:: Work instructions ::
For this listing, the lines between the one holding "orange brick J2" and the one holding "brown brick L2", inclusive, must be set down exactly.

:: Input data ::

***

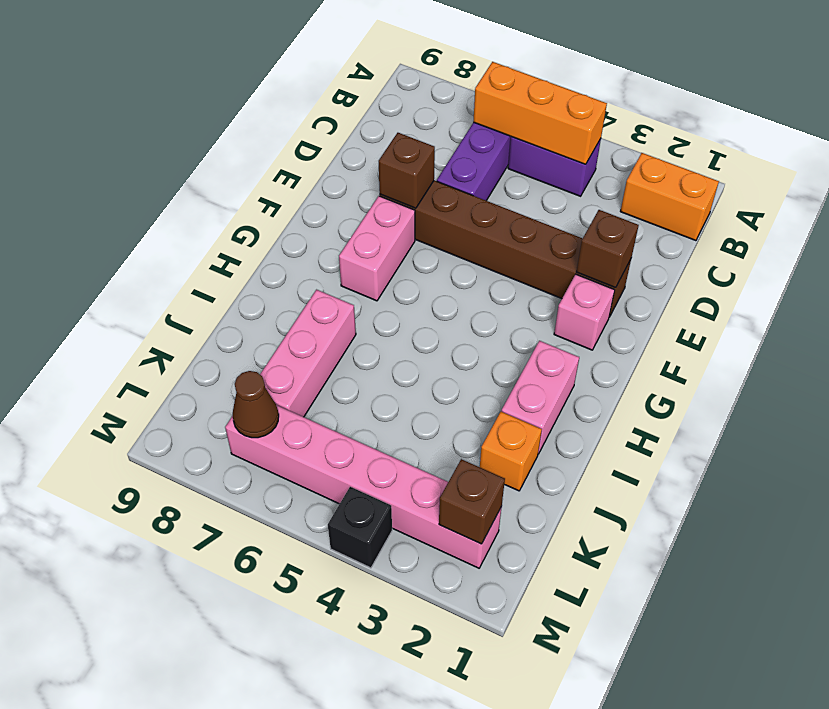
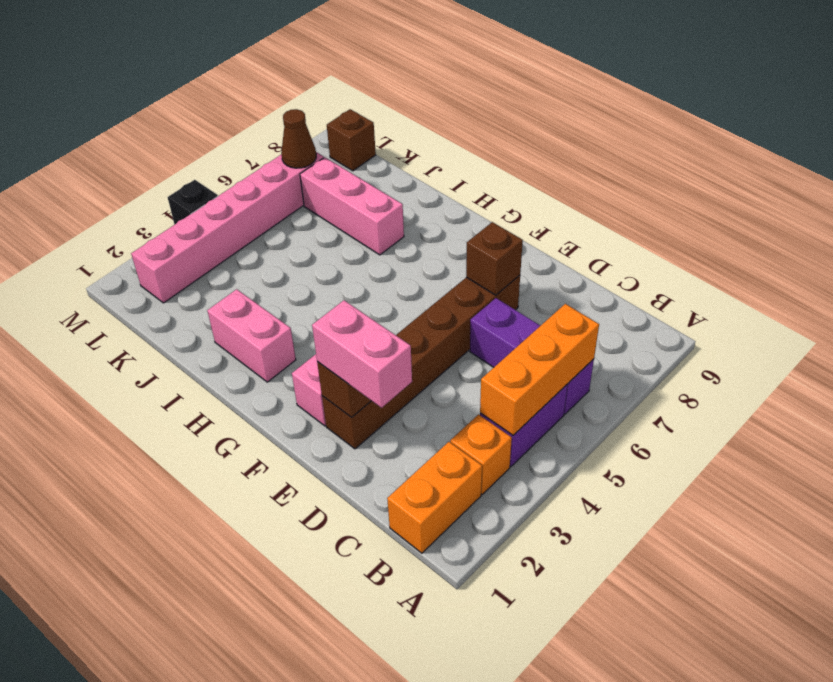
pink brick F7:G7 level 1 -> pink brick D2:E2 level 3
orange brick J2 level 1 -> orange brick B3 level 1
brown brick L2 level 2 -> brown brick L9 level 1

***

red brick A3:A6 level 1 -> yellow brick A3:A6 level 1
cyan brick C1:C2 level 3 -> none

***

:: Solution to this problem ::
orange brick J2 level 1 -> orange brick B3 level 1
brown brick L2 level 2 -> brown brick L9 level 1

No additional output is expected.